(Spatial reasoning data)
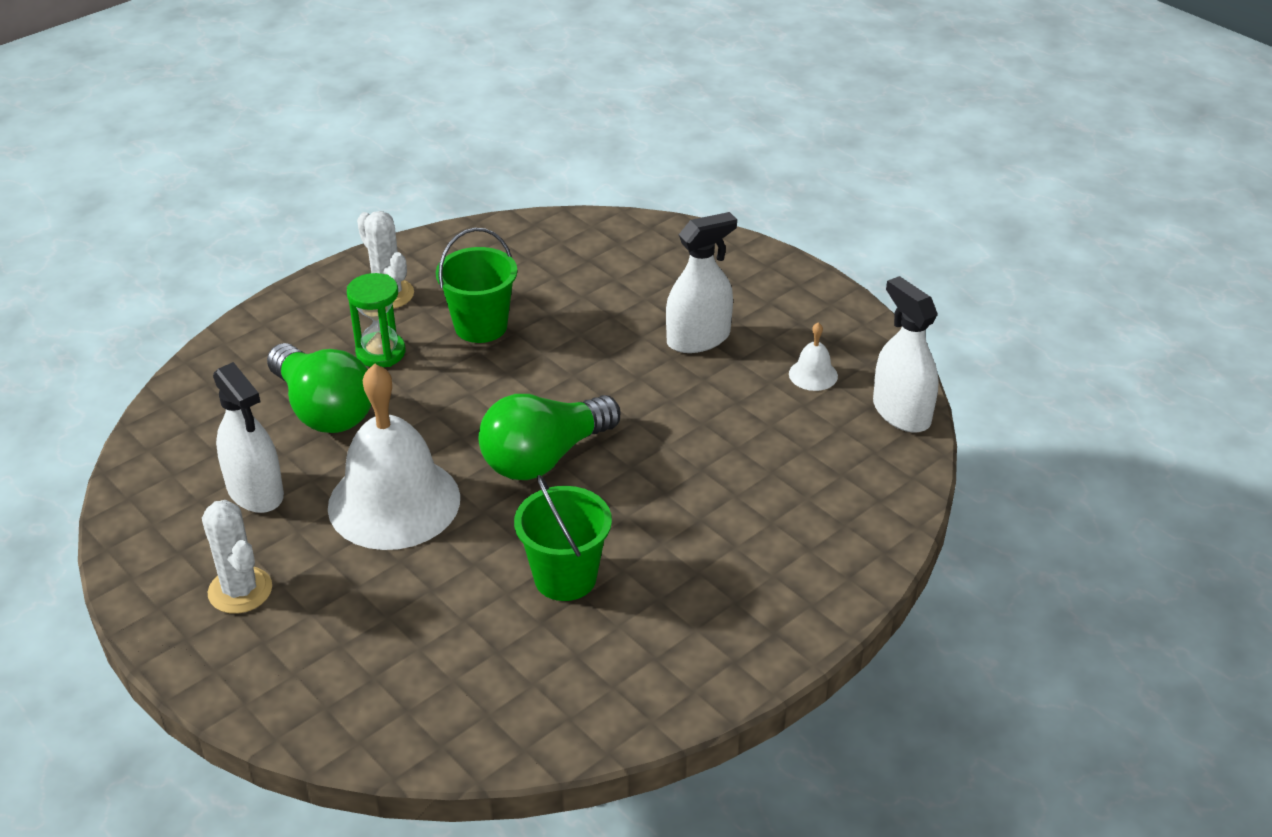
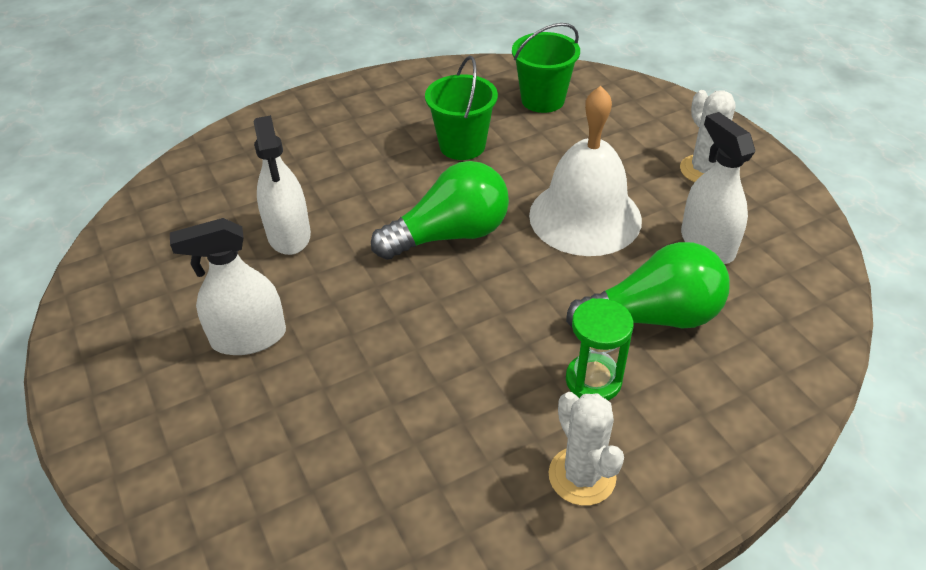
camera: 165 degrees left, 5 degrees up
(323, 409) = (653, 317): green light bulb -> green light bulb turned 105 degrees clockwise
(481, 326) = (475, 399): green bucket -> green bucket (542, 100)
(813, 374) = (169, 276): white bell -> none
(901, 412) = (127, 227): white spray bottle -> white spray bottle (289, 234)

PROBLEM STATEMENT: Reproduce the lines of the entries above exactly, but only from the line containing "(481, 326) = (475, 399): green" through the final line.

SOLUTION FOR THIS EXERCISE:
(481, 326) = (475, 399): green bucket -> green bucket (542, 100)
(813, 374) = (169, 276): white bell -> none
(901, 412) = (127, 227): white spray bottle -> white spray bottle (289, 234)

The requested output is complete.